> WHAT YOU ARE ASKED TO DO
Scan the data for "green" and copy the lines it appears in.

> DATASET EXTRACT
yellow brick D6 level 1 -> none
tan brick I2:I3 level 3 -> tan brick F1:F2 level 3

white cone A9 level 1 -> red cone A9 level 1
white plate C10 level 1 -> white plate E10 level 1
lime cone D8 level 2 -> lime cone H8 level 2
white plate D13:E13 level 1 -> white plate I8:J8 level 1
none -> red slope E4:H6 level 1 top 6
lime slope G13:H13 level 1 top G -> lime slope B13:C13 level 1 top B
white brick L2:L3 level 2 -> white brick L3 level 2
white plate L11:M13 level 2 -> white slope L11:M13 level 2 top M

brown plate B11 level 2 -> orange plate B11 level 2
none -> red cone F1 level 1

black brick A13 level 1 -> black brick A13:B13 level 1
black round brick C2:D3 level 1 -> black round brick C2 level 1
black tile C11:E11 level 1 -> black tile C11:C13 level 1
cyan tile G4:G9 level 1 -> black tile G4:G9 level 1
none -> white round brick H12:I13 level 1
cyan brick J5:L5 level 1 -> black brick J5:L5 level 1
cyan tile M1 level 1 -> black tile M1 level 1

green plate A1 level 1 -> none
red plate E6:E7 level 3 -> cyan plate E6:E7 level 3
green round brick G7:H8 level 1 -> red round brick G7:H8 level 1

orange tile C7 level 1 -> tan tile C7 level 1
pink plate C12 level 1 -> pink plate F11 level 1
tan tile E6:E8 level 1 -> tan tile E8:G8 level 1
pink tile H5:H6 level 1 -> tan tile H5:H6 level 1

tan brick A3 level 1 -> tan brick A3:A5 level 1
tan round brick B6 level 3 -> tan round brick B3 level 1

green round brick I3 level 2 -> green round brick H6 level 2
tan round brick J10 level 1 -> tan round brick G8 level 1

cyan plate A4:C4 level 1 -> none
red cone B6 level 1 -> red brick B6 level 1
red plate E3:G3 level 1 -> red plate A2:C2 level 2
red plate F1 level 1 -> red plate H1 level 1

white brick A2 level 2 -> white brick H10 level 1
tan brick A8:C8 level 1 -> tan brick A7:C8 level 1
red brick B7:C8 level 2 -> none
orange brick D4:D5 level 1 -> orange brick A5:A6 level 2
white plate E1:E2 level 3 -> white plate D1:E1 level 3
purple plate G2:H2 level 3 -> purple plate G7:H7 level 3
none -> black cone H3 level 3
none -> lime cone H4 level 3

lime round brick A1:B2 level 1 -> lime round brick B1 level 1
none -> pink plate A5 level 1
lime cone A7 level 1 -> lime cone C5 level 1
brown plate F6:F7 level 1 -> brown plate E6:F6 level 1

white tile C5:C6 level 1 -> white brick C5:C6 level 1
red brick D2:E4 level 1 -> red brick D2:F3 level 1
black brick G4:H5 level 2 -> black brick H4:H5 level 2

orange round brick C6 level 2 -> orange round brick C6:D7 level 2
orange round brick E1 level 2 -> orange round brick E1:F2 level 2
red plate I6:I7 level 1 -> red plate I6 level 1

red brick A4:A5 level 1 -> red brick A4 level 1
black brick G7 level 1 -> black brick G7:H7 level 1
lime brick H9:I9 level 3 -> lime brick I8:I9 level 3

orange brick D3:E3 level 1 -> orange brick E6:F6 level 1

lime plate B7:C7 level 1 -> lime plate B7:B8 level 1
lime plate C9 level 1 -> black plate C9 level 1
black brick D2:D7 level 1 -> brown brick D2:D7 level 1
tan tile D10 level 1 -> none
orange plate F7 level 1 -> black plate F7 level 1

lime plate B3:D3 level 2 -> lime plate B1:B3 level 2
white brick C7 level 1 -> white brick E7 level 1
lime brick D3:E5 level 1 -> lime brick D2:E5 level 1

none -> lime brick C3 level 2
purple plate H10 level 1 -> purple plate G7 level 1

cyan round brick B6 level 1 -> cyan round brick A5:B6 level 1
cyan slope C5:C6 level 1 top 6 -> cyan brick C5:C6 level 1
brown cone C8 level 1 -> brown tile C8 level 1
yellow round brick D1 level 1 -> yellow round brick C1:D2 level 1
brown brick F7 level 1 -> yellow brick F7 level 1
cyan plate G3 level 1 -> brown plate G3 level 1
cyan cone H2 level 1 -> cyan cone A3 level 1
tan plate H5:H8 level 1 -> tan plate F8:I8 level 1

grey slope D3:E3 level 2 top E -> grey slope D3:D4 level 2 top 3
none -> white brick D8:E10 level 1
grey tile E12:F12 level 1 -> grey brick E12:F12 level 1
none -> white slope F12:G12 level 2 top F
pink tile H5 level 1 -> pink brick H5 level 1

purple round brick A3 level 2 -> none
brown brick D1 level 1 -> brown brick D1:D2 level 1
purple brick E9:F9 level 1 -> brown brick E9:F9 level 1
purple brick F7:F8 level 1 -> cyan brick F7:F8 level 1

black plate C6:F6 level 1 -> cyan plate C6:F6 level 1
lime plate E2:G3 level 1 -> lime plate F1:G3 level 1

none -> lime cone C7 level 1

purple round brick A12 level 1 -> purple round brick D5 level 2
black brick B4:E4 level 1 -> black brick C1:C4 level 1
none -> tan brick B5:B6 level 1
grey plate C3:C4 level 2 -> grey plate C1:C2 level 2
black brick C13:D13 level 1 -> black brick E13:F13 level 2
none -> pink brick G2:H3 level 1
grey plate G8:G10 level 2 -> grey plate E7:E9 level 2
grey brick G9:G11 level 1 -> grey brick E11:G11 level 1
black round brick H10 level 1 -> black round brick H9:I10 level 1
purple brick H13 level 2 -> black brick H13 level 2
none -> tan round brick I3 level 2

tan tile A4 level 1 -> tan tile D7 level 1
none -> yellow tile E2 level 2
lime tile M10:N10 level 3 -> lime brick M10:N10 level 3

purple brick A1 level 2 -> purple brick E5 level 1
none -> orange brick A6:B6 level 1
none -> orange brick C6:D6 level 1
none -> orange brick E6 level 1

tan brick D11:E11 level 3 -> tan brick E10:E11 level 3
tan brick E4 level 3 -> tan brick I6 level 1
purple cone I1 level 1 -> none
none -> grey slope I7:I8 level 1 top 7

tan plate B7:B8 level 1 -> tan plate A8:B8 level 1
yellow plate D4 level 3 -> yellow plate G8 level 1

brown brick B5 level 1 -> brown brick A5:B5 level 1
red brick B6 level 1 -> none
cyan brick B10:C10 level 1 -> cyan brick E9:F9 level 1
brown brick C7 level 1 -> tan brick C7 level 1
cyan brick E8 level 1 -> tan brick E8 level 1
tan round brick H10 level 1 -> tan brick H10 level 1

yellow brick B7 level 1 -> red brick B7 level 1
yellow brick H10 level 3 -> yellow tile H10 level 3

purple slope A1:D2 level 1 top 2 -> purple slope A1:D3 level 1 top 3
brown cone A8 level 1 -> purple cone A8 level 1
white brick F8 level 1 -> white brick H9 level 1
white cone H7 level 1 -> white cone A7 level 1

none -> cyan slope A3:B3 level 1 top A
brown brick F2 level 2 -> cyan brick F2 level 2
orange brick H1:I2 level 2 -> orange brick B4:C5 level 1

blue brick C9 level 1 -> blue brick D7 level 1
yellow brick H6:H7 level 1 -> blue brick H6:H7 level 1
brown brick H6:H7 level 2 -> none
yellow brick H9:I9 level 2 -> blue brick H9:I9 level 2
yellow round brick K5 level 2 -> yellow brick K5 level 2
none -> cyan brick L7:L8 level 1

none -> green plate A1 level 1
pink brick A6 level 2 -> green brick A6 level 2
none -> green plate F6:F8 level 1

> ANSWER BOX
green plate A1 level 1 -> none
green round brick G7:H8 level 1 -> red round brick G7:H8 level 1
green round brick I3 level 2 -> green round brick H6 level 2
none -> green plate A1 level 1
pink brick A6 level 2 -> green brick A6 level 2
none -> green plate F6:F8 level 1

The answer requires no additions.